→ YOUR TASK:
Pictures aside, reproduce exactly each line from the one holding "none -> orange brick G4:L4 level 1" through the last line of the material, both ends included.

→ EXCERPTED DATA:

=== Begin Enclosure ===

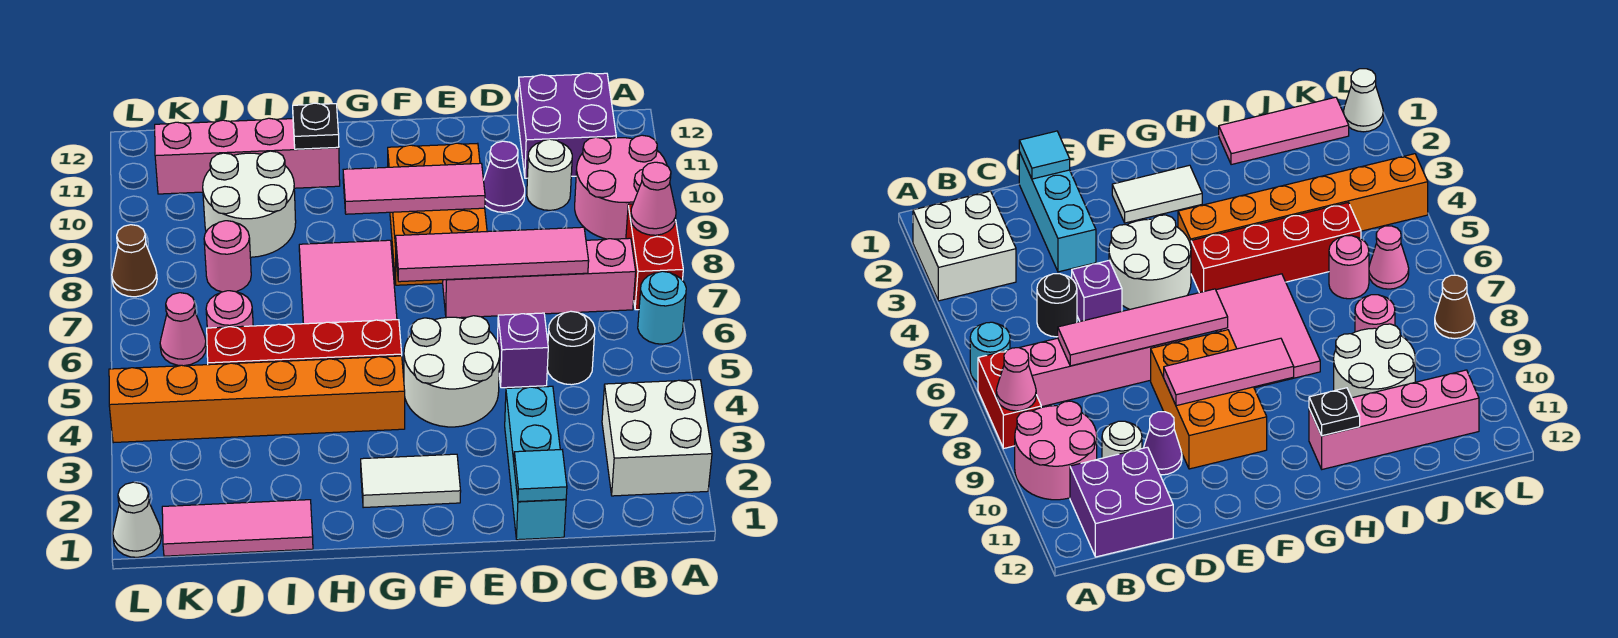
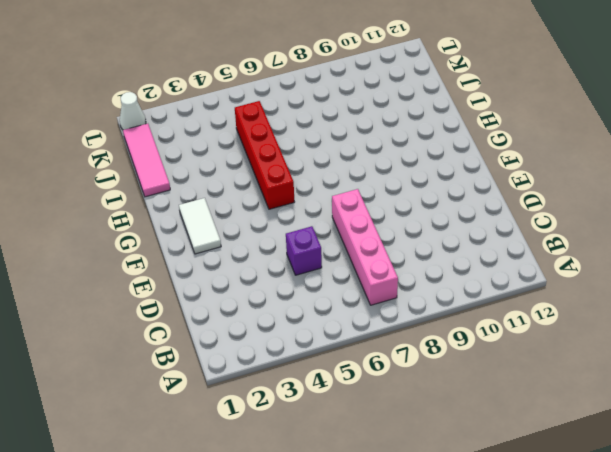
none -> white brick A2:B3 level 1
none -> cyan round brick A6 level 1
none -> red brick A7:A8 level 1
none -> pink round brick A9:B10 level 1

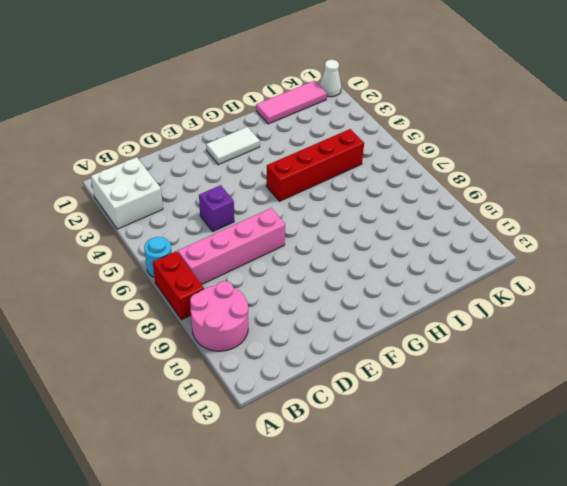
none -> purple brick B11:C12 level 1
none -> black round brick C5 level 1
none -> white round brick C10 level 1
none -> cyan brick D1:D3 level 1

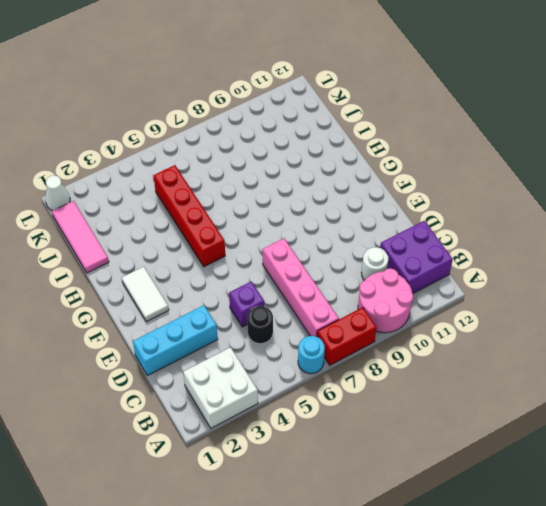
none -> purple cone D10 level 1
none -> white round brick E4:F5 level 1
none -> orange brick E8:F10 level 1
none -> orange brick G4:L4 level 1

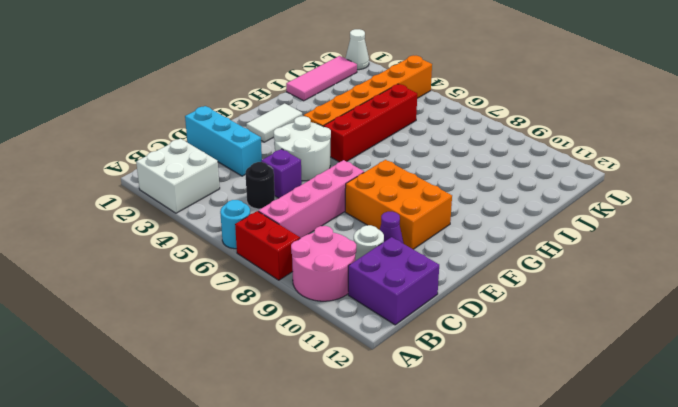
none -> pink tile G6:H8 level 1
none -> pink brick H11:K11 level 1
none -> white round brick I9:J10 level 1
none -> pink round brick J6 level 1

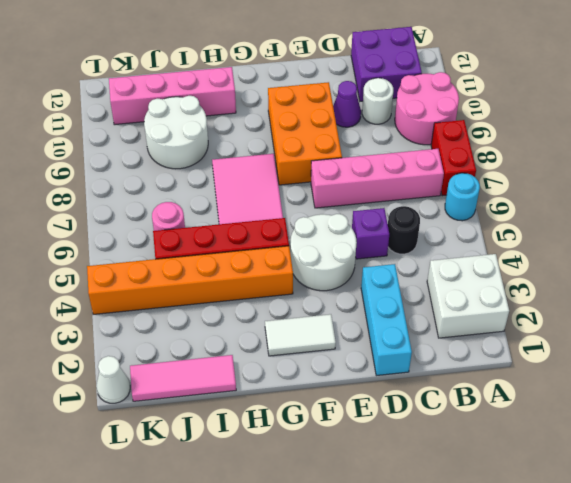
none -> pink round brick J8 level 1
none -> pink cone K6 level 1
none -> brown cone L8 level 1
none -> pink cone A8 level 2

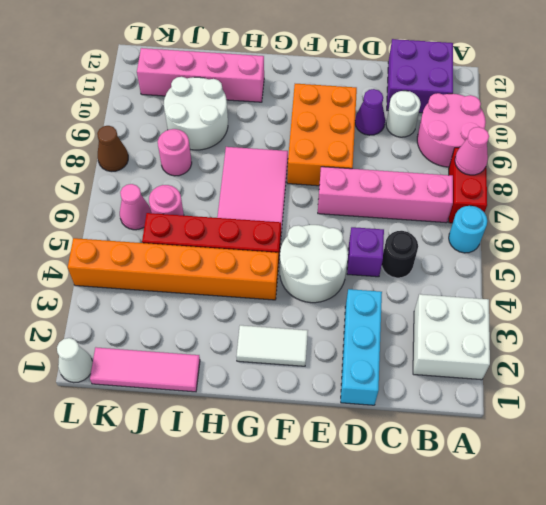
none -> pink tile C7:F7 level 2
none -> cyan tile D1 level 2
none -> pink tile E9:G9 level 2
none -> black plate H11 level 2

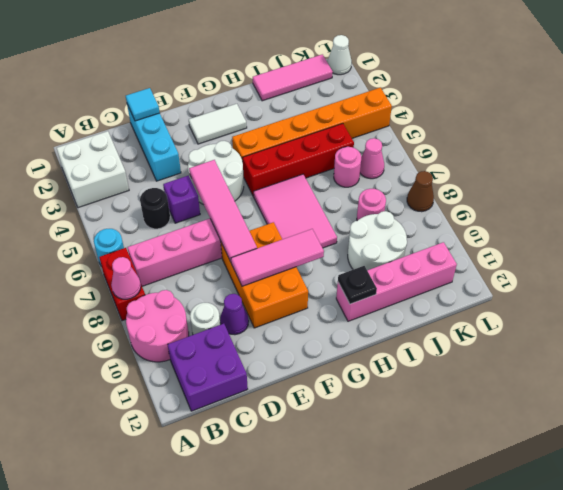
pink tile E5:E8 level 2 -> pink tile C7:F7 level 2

=== End Enclosure ===

→ YOUR SOLUTION:
none -> orange brick G4:L4 level 1

none -> pink tile G6:H8 level 1
none -> pink brick H11:K11 level 1
none -> white round brick I9:J10 level 1
none -> pink round brick J6 level 1

none -> pink round brick J8 level 1
none -> pink cone K6 level 1
none -> brown cone L8 level 1
none -> pink cone A8 level 2

none -> pink tile C7:F7 level 2
none -> cyan tile D1 level 2
none -> pink tile E9:G9 level 2
none -> black plate H11 level 2

pink tile E5:E8 level 2 -> pink tile C7:F7 level 2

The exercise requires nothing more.